## What you are asked to do
Copy out every line from the records that includes "round".

## Data to examine
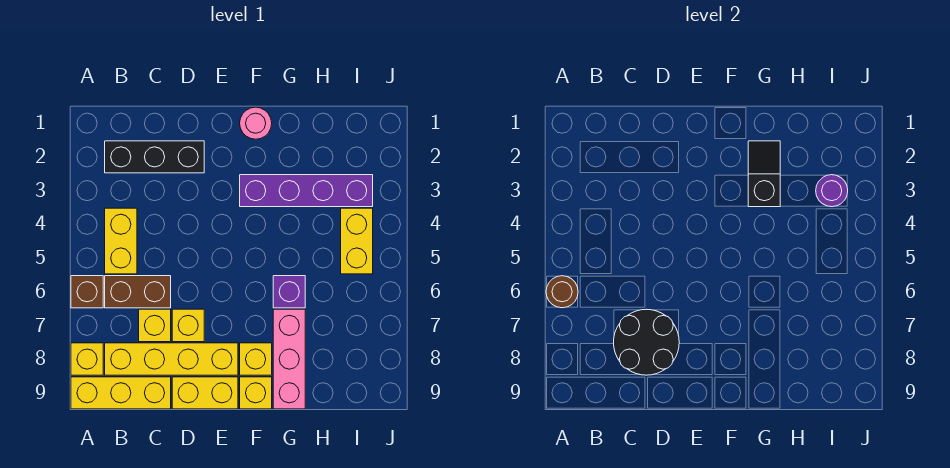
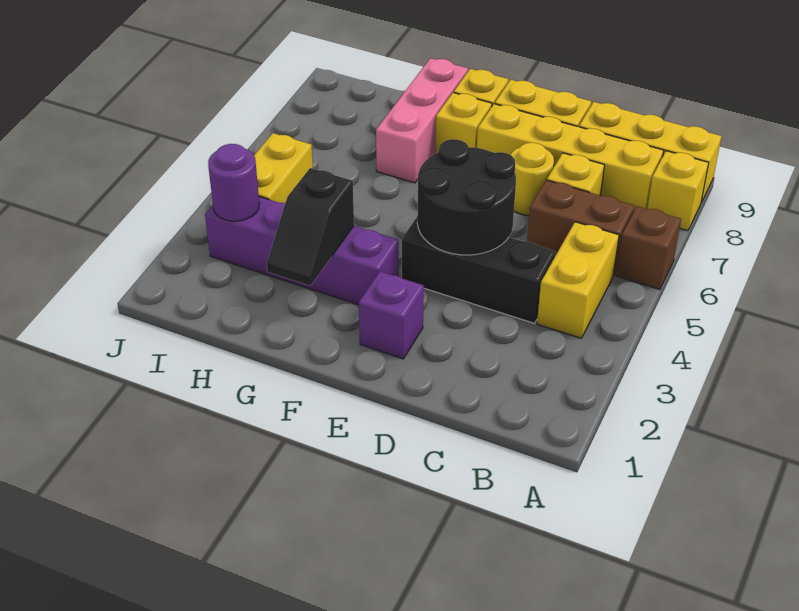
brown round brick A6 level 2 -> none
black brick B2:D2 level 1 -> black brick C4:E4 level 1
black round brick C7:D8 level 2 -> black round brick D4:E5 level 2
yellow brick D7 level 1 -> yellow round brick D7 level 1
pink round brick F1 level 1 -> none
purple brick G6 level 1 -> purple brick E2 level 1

## Result of this exercise
brown round brick A6 level 2 -> none
black round brick C7:D8 level 2 -> black round brick D4:E5 level 2
yellow brick D7 level 1 -> yellow round brick D7 level 1
pink round brick F1 level 1 -> none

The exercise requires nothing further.